--- Start ---

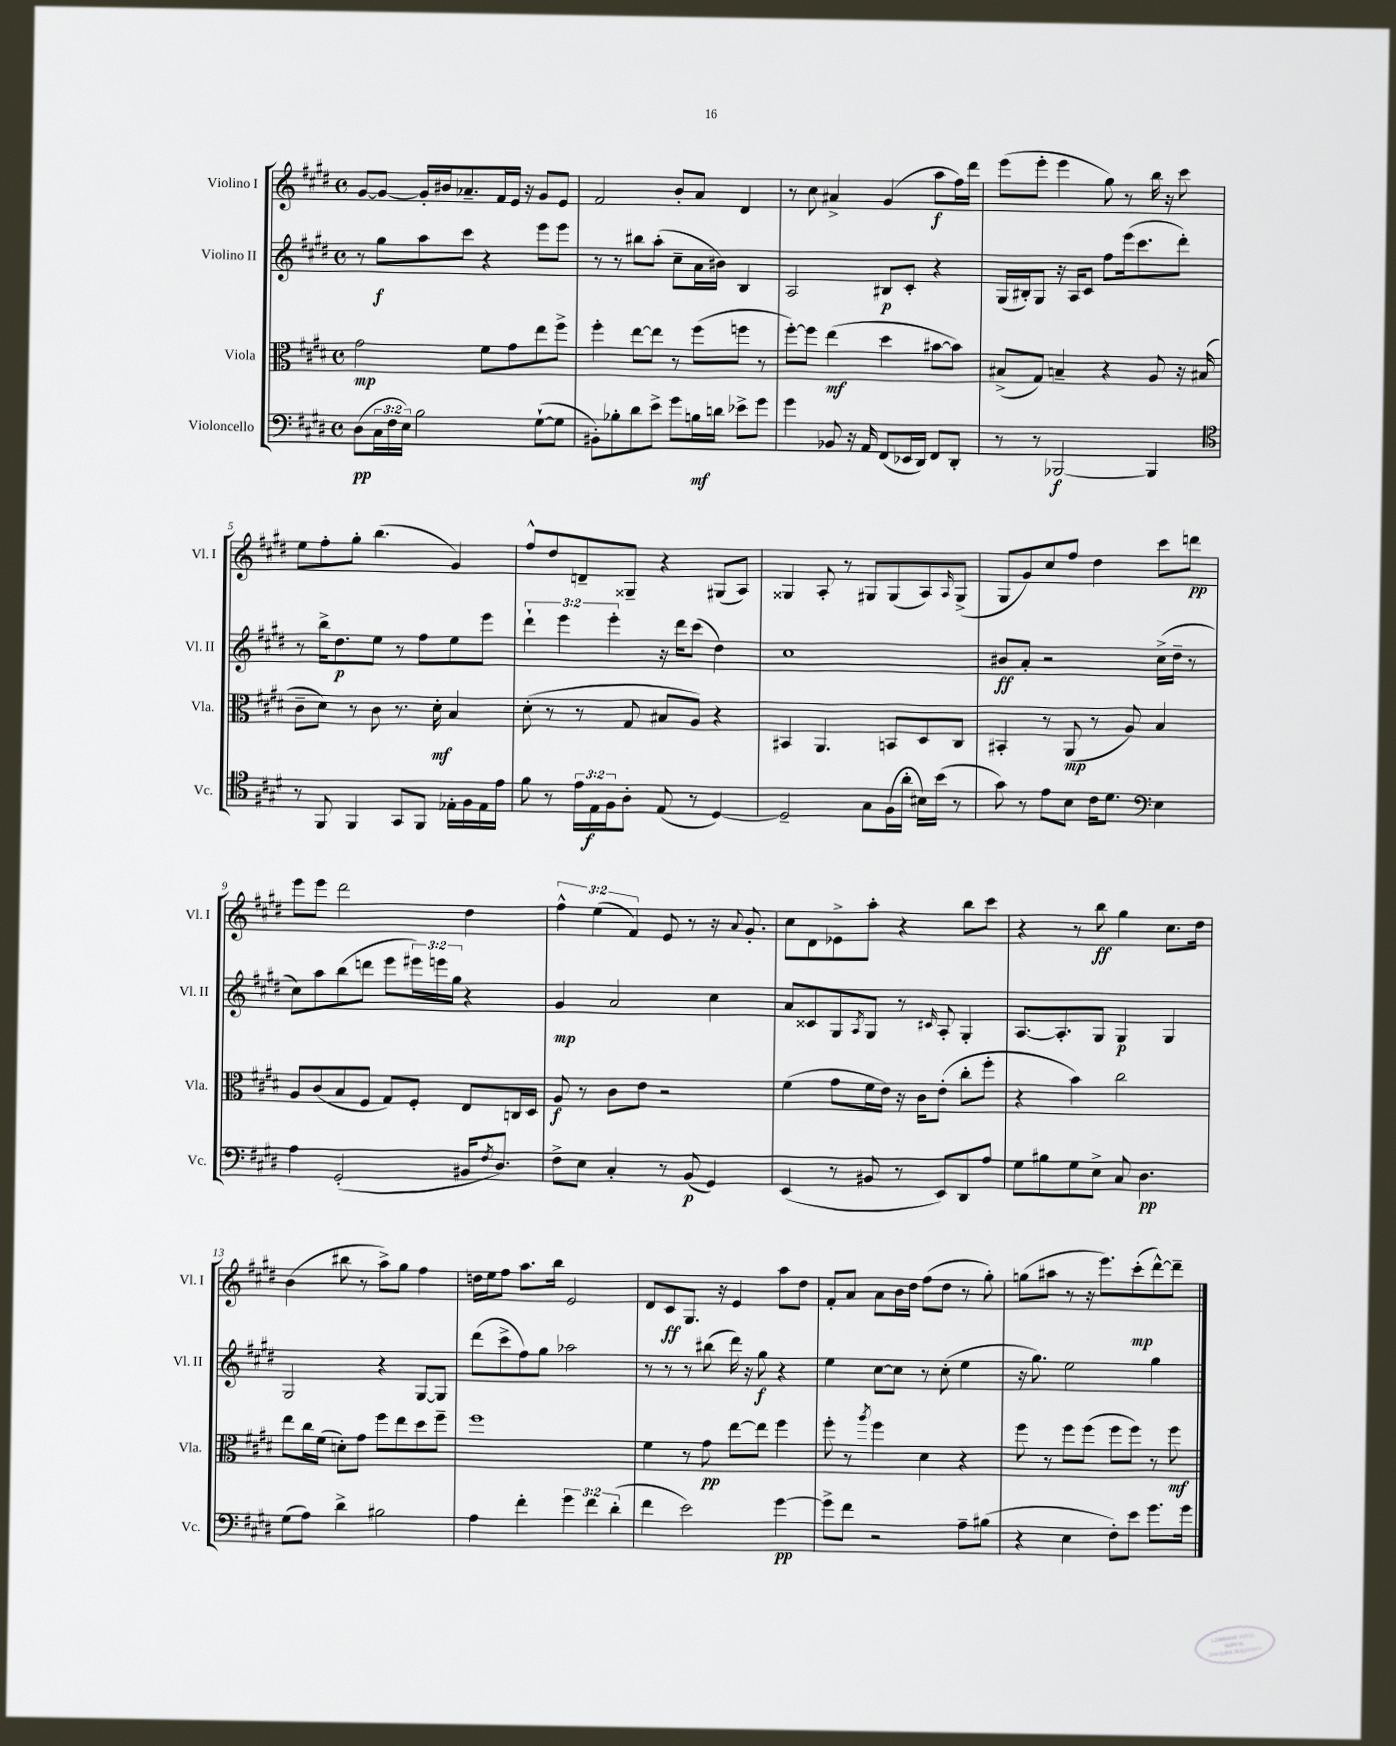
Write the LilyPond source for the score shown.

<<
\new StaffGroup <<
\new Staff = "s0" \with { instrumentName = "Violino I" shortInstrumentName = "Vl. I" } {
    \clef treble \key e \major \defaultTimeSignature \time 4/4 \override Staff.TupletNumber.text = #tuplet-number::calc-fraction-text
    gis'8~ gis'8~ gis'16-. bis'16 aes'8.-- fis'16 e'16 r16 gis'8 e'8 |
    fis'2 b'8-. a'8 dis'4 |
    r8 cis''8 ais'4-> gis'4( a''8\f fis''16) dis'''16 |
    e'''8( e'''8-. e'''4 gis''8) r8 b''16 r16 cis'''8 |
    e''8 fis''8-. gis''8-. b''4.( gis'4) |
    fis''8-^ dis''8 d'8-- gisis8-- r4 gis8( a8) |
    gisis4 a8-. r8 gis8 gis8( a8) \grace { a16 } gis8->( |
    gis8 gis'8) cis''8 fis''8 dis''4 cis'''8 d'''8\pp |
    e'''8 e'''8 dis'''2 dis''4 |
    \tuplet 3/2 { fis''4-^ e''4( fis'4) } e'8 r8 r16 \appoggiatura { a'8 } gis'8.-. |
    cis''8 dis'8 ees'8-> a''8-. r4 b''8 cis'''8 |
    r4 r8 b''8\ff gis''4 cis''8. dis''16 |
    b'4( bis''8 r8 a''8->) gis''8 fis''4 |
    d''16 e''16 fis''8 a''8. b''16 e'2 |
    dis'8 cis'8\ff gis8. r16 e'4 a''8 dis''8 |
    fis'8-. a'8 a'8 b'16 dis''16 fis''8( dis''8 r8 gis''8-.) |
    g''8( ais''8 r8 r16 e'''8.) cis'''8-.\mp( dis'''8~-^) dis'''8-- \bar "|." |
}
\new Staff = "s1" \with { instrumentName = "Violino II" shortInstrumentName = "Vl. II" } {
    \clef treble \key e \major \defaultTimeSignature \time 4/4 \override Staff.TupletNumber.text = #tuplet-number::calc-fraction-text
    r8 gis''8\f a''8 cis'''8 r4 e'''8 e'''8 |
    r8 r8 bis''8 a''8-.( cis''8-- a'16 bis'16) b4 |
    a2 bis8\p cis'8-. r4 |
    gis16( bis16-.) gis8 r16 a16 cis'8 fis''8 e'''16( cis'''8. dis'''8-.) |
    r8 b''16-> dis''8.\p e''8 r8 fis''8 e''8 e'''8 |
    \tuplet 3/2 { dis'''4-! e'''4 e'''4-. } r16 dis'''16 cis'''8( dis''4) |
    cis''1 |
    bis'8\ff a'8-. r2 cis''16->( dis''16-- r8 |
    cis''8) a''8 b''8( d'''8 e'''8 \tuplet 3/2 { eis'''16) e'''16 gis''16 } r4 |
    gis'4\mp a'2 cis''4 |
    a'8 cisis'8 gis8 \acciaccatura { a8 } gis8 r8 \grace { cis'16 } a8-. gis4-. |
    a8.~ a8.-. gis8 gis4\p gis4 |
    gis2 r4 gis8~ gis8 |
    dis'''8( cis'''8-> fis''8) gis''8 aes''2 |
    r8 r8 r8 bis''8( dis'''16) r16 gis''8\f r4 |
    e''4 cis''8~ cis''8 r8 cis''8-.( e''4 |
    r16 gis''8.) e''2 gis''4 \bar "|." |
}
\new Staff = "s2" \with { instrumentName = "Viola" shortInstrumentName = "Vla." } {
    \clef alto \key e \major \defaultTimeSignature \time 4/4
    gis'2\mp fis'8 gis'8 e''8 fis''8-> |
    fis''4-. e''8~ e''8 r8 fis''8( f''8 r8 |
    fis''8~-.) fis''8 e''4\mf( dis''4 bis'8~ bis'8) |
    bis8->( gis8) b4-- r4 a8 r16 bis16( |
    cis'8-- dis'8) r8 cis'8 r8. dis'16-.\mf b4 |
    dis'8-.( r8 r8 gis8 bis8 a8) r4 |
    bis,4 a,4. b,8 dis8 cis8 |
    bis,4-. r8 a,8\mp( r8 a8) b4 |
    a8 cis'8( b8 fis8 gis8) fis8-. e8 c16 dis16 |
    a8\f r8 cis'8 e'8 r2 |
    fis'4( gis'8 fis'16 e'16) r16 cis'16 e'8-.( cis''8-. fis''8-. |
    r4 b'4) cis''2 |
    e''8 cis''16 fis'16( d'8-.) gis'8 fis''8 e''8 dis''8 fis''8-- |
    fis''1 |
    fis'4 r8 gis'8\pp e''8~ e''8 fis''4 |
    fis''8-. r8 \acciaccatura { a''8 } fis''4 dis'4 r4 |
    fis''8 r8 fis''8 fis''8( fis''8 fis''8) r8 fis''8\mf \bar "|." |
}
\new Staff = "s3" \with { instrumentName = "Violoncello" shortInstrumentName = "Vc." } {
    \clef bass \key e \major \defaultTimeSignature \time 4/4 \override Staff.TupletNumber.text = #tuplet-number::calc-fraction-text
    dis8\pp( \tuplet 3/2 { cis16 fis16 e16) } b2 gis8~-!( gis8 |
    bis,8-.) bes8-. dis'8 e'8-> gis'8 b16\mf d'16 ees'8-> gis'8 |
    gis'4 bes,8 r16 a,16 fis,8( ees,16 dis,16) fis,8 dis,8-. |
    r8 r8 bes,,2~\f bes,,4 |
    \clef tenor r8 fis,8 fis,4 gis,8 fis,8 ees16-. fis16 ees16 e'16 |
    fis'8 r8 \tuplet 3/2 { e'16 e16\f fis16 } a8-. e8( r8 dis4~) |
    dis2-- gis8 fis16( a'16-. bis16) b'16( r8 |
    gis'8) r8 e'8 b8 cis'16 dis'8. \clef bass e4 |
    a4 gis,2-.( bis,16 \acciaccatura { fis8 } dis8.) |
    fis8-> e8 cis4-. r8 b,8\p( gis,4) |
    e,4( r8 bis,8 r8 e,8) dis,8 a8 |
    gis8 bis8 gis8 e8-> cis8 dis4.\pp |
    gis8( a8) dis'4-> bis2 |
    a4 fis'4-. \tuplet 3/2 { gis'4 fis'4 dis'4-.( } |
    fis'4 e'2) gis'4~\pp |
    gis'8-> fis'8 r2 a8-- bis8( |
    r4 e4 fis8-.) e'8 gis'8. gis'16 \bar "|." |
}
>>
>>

--- End ---

*DESCRIPTION OF THE TASK:*
Select each line of the rows above that contains the word "with". Case counts.

*OUTPUT OF THE EXERCISE:*
\new Staff = "s0" \with { instrumentName = "Violino I" shortInstrumentName = "Vl. I" } {
\new Staff = "s1" \with { instrumentName = "Violino II" shortInstrumentName = "Vl. II" } {
\new Staff = "s2" \with { instrumentName = "Viola" shortInstrumentName = "Vla." } {
\new Staff = "s3" \with { instrumentName = "Violoncello" shortInstrumentName = "Vc." } {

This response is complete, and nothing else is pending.